▸ **DIRECTIONS FOR THIS TASK**
Whenever the word "tile" turns up in a line below, that line should be copied.

◇ ◇ ◇

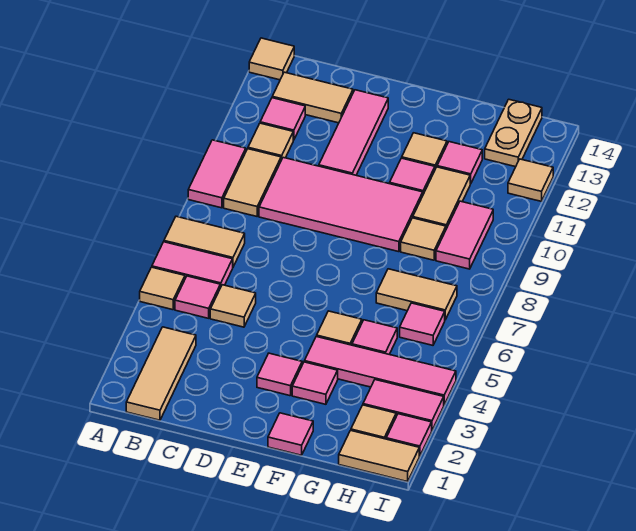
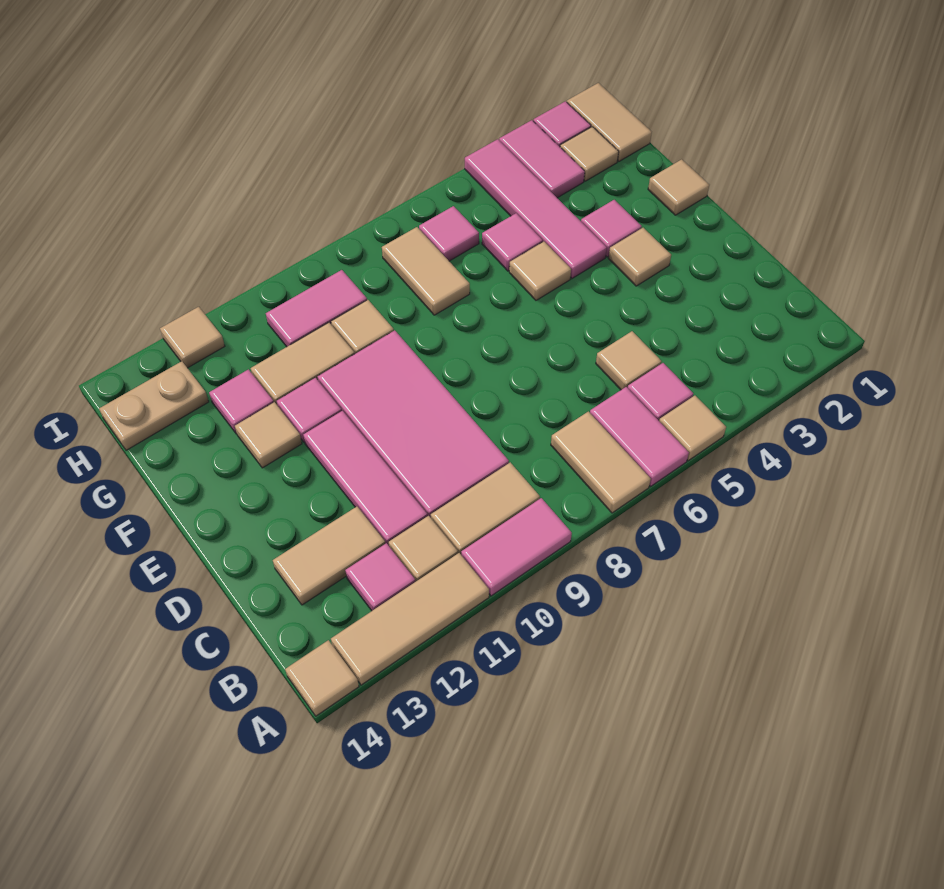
tan tile B1:B3 level 1 -> tan tile A11:A13 level 1
tan tile B13:C13 level 1 -> tan tile C12:C13 level 1
pink tile D11:D13 level 1 -> pink tile C11:E11 level 1
pink tile E3 level 1 -> tan tile E3 level 1
pink tile F1 level 1 -> tan tile F1 level 1

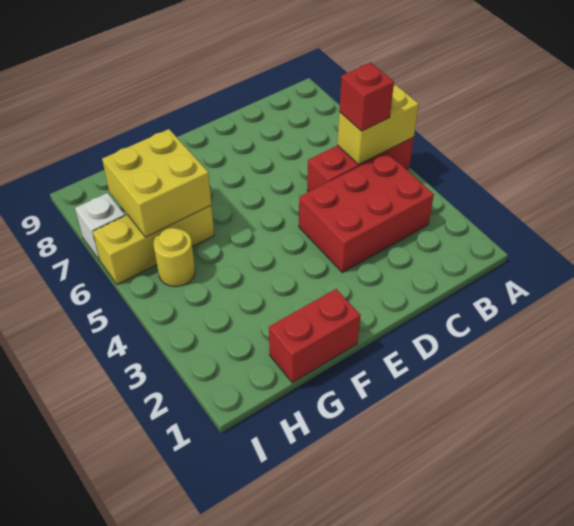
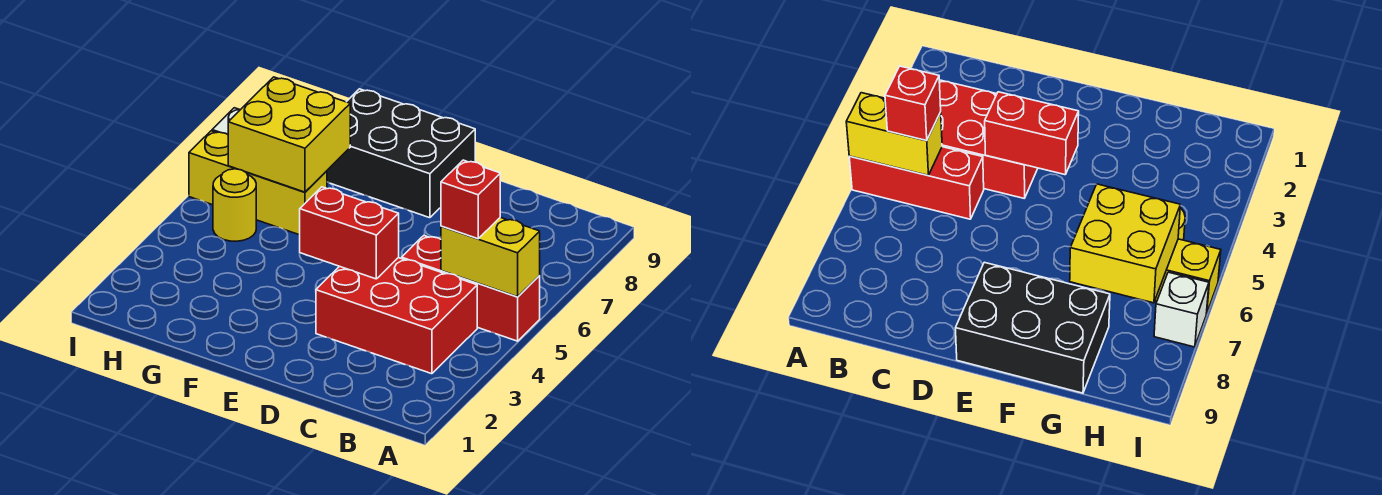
none -> black brick E8:G9 level 1
red brick F1:G1 level 1 -> red brick D4:E4 level 2

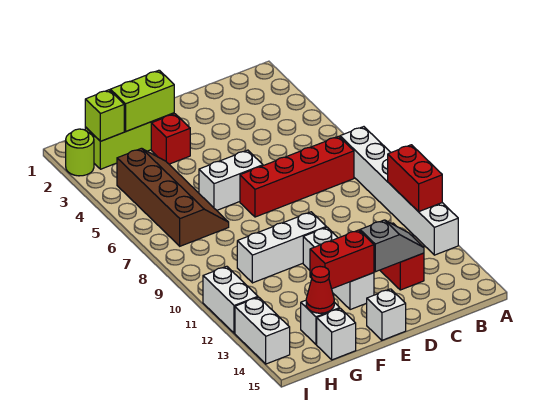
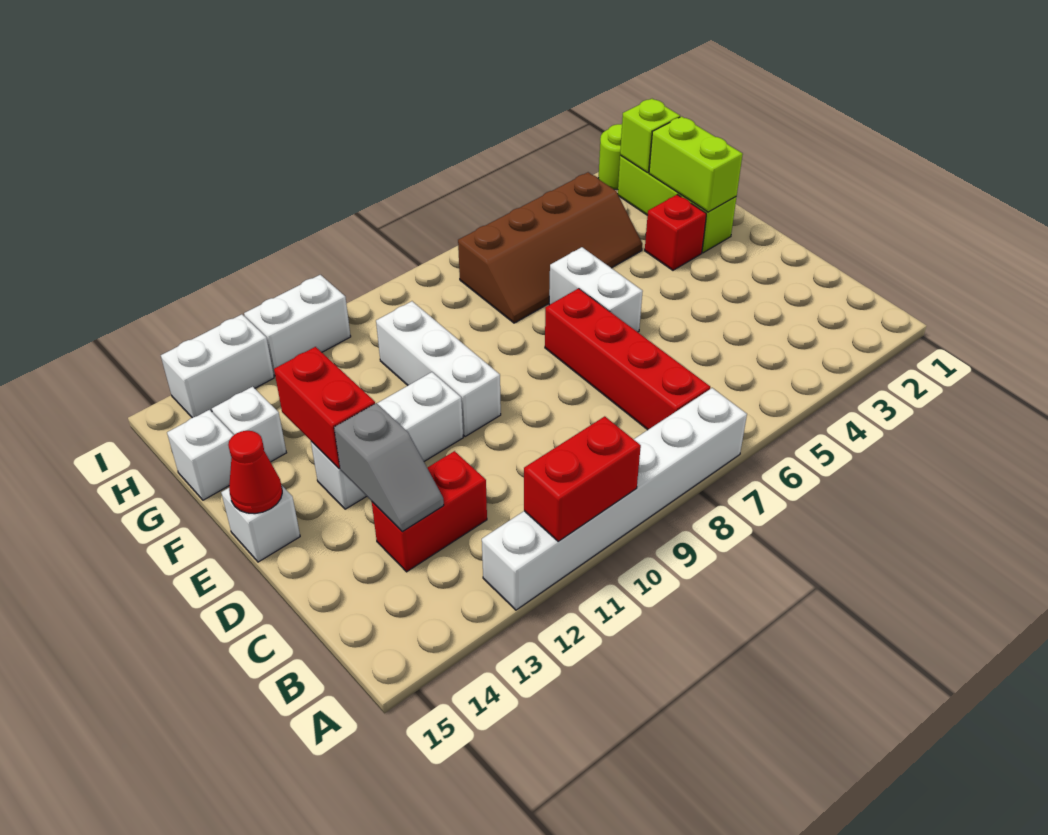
red cone G14 level 2 -> red cone E15 level 2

◇ ◇ ◇

▸ **REPLY**
tan tile B1:B3 level 1 -> tan tile A11:A13 level 1
tan tile B13:C13 level 1 -> tan tile C12:C13 level 1
pink tile D11:D13 level 1 -> pink tile C11:E11 level 1
pink tile E3 level 1 -> tan tile E3 level 1
pink tile F1 level 1 -> tan tile F1 level 1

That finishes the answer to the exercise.